- _What you need to do_
Set the whole listing down again, word for word, with no pictures.

• • • • •

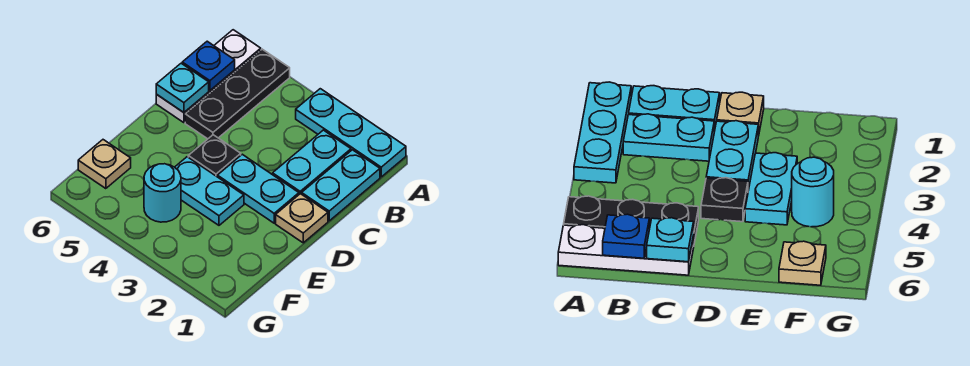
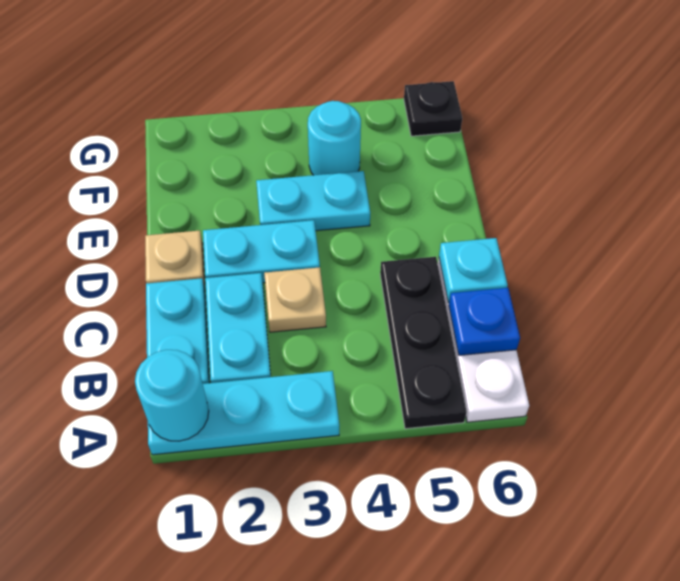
none -> cyan round brick A1 level 2
black plate D4 level 1 -> black plate G6 level 1
tan plate F6 level 1 -> tan plate C3 level 1

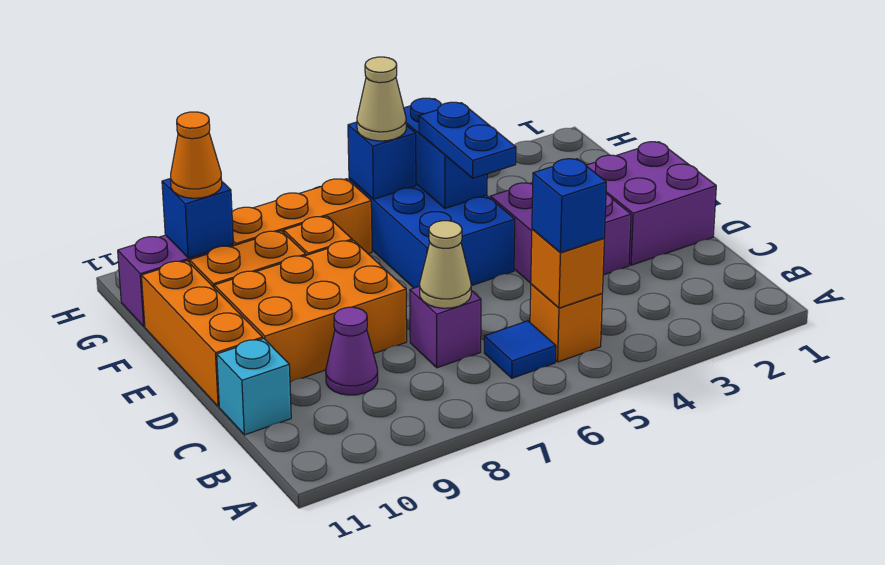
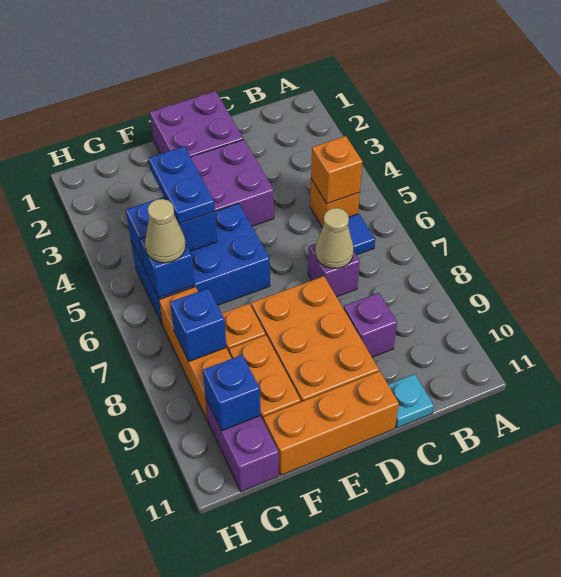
blue brick B5 level 3 -> blue brick G8 level 2
purple cone C9 level 1 -> purple brick C9 level 1
cyan brick C11 level 1 -> cyan plate C11 level 1
blue plate E5:F5 level 3 -> blue plate F4:F5 level 3
orange cone G10 level 3 -> none

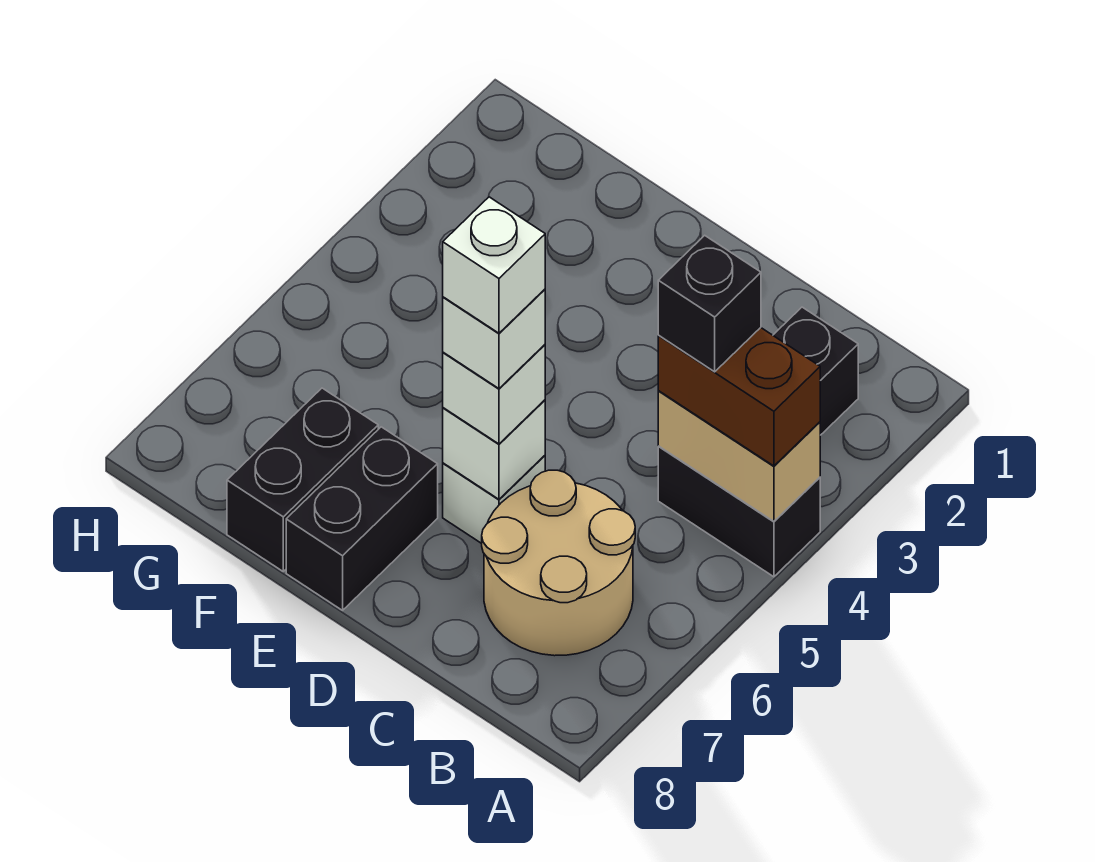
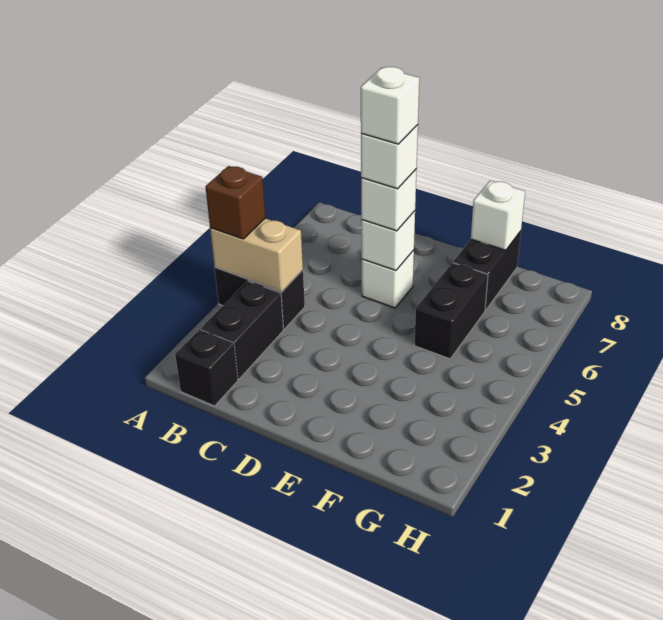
brown brick A4:B4 level 3 -> brown brick A4 level 3
black brick B4 level 4 -> black brick B1 level 1
tan round brick B6:C7 level 1 -> none
black brick E7:E8 level 1 -> black brick F5:F6 level 1
none -> white brick F8 level 2

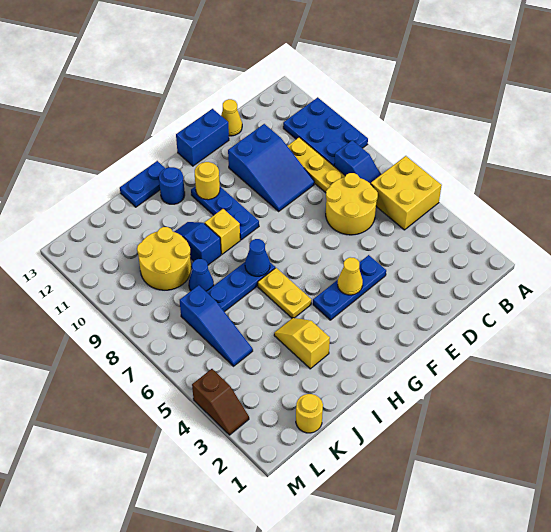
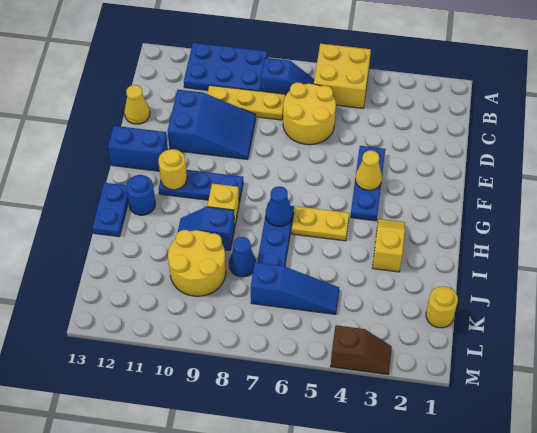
blue brick E13:F13 level 1 -> blue brick F12:F13 level 1
yellow slope I3:I4 level 1 top 3 -> yellow slope H3:I3 level 1 top I

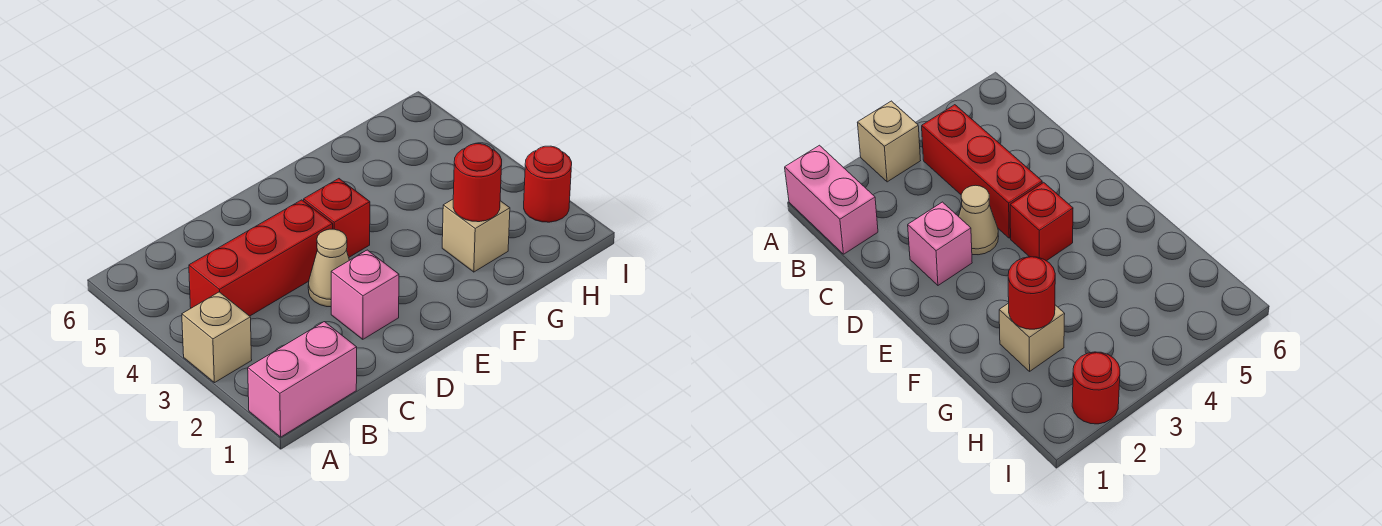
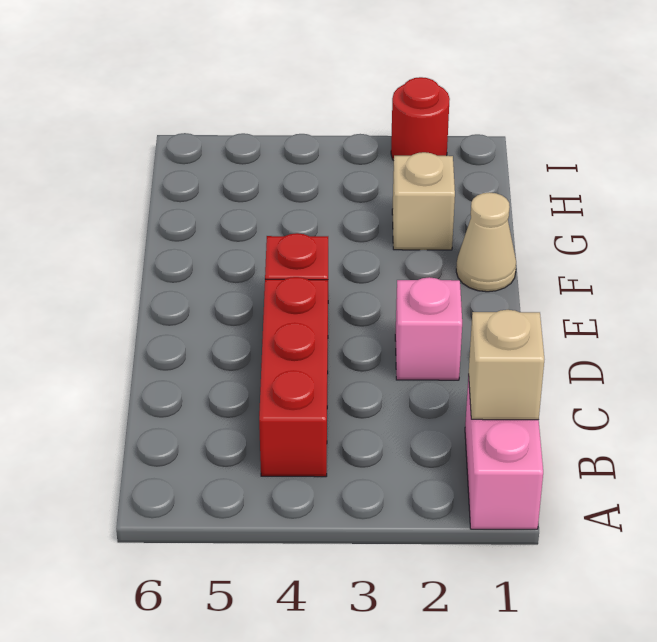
tan brick A3 level 1 -> tan brick B1 level 2
tan cone D3 level 1 -> tan cone F1 level 1
red round brick G2 level 2 -> none

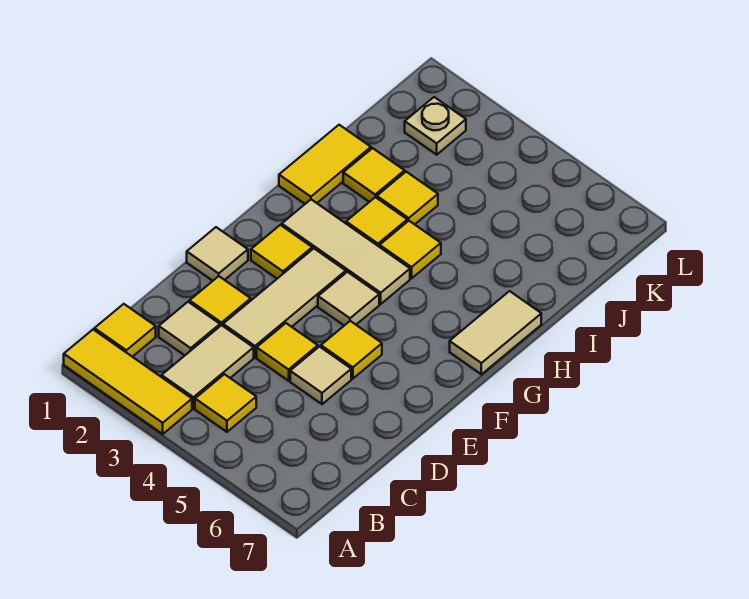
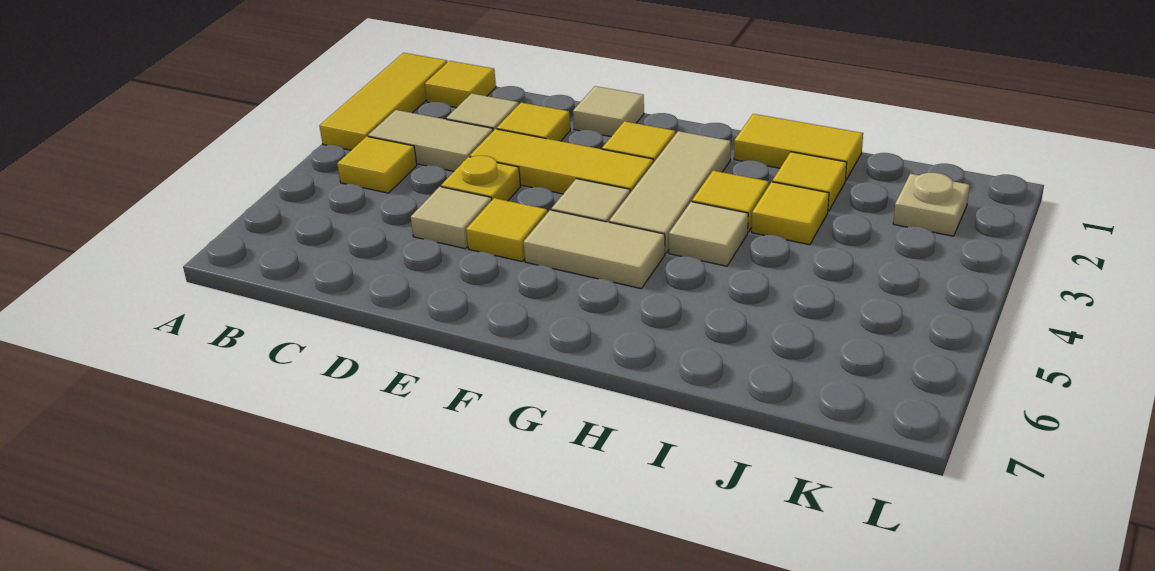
tan tile D3:F3 level 1 -> yellow tile D3:F3 level 1
yellow tile D4 level 1 -> yellow plate D4 level 1
tan tile G7:H7 level 1 -> tan tile F5:G5 level 1
yellow tile H4 level 1 -> tan tile H4 level 1

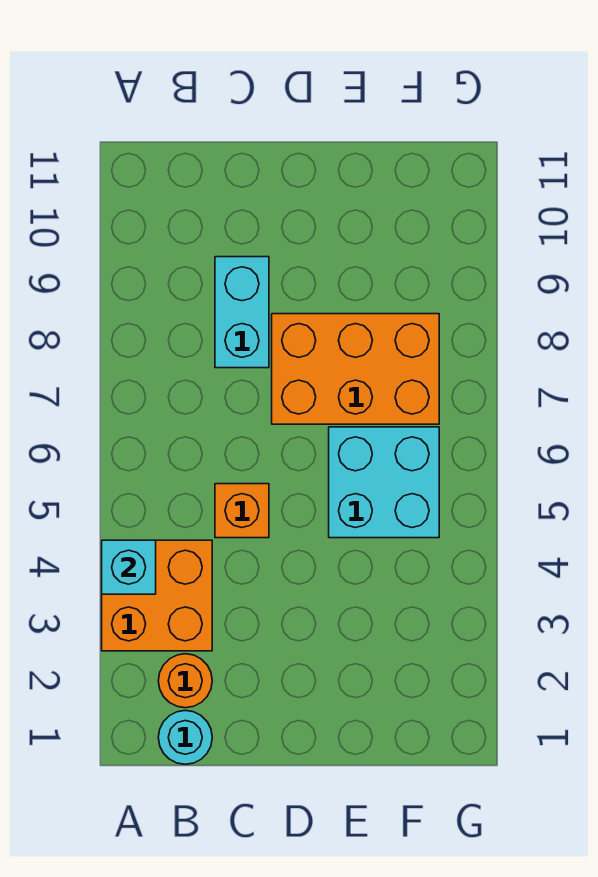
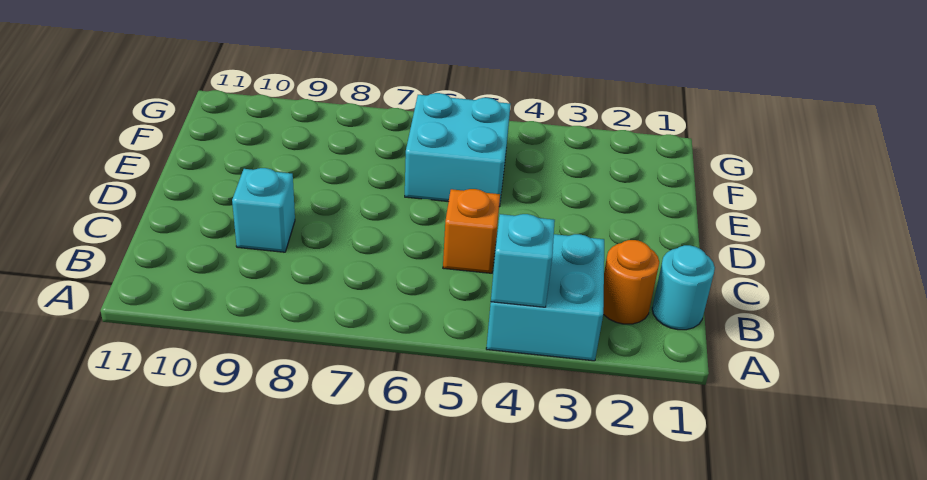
orange brick A3:B4 level 1 -> cyan brick A3:B4 level 1
cyan brick C8:C9 level 1 -> cyan brick C9 level 1
orange brick D7:F8 level 1 -> none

• • • • •

- _Result of the exercise_
none -> cyan round brick A1 level 2
black plate D4 level 1 -> black plate G6 level 1
tan plate F6 level 1 -> tan plate C3 level 1

blue brick B5 level 3 -> blue brick G8 level 2
purple cone C9 level 1 -> purple brick C9 level 1
cyan brick C11 level 1 -> cyan plate C11 level 1
blue plate E5:F5 level 3 -> blue plate F4:F5 level 3
orange cone G10 level 3 -> none

brown brick A4:B4 level 3 -> brown brick A4 level 3
black brick B4 level 4 -> black brick B1 level 1
tan round brick B6:C7 level 1 -> none
black brick E7:E8 level 1 -> black brick F5:F6 level 1
none -> white brick F8 level 2

blue brick E13:F13 level 1 -> blue brick F12:F13 level 1
yellow slope I3:I4 level 1 top 3 -> yellow slope H3:I3 level 1 top I

tan brick A3 level 1 -> tan brick B1 level 2
tan cone D3 level 1 -> tan cone F1 level 1
red round brick G2 level 2 -> none

tan tile D3:F3 level 1 -> yellow tile D3:F3 level 1
yellow tile D4 level 1 -> yellow plate D4 level 1
tan tile G7:H7 level 1 -> tan tile F5:G5 level 1
yellow tile H4 level 1 -> tan tile H4 level 1

orange brick A3:B4 level 1 -> cyan brick A3:B4 level 1
cyan brick C8:C9 level 1 -> cyan brick C9 level 1
orange brick D7:F8 level 1 -> none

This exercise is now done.